Work to be completed
Once you have found the line with "MIC3 pin OUT: D6 -> D3" in the records below, retype it and every line after it to the end exactly, with no pictures and nothing more.

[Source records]

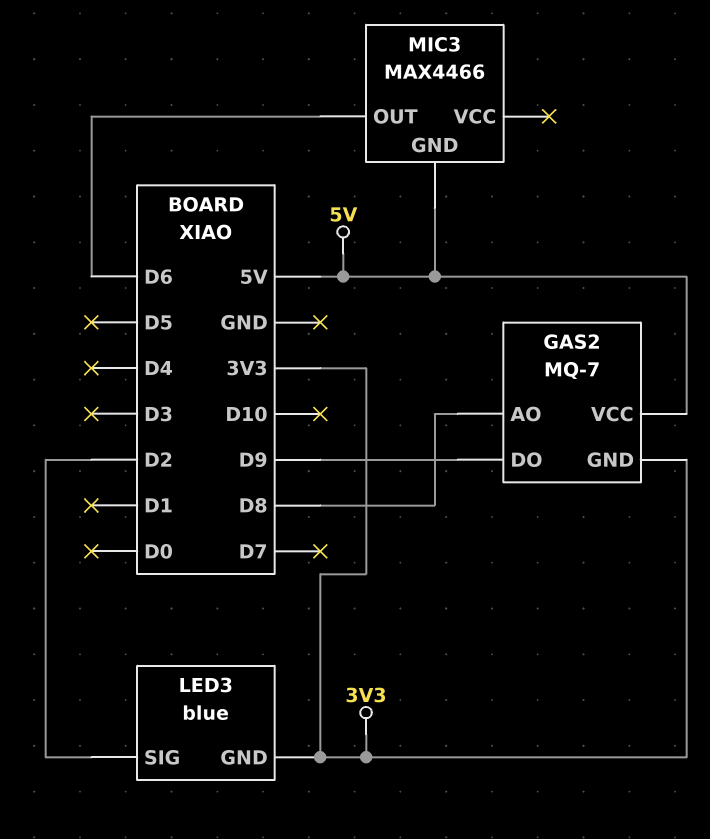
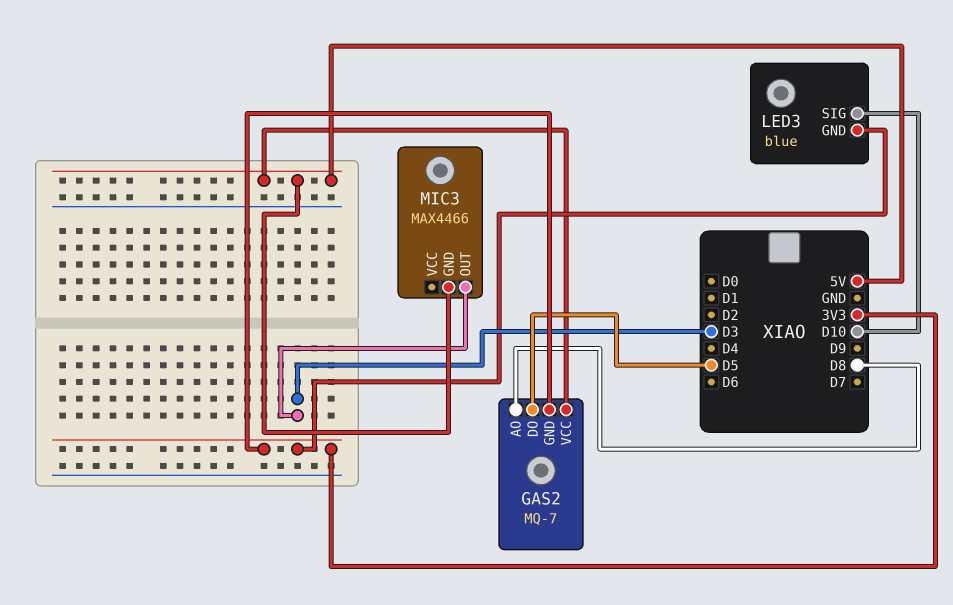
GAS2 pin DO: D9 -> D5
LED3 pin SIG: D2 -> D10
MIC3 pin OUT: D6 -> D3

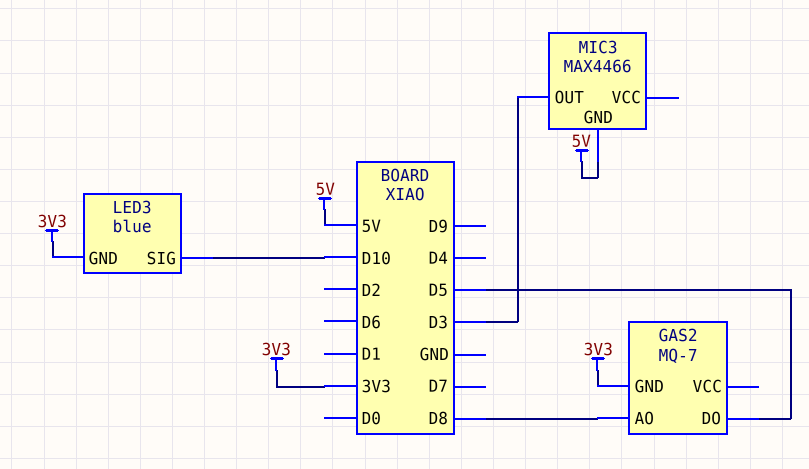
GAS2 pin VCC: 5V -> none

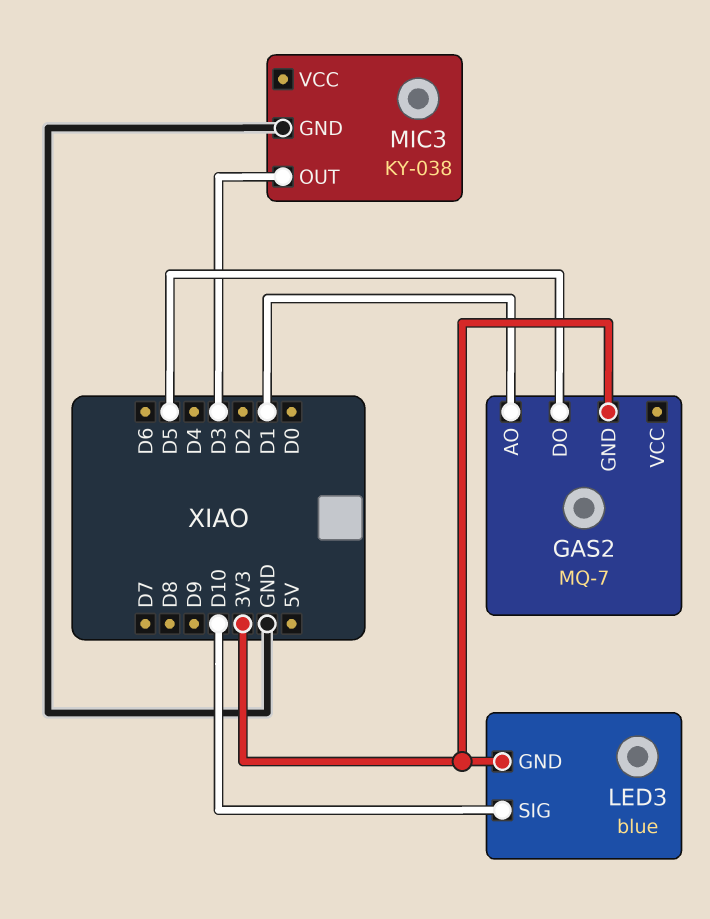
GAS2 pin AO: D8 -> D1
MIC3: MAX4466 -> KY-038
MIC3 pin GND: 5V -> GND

Your response
MIC3 pin OUT: D6 -> D3

GAS2 pin VCC: 5V -> none

GAS2 pin AO: D8 -> D1
MIC3: MAX4466 -> KY-038
MIC3 pin GND: 5V -> GND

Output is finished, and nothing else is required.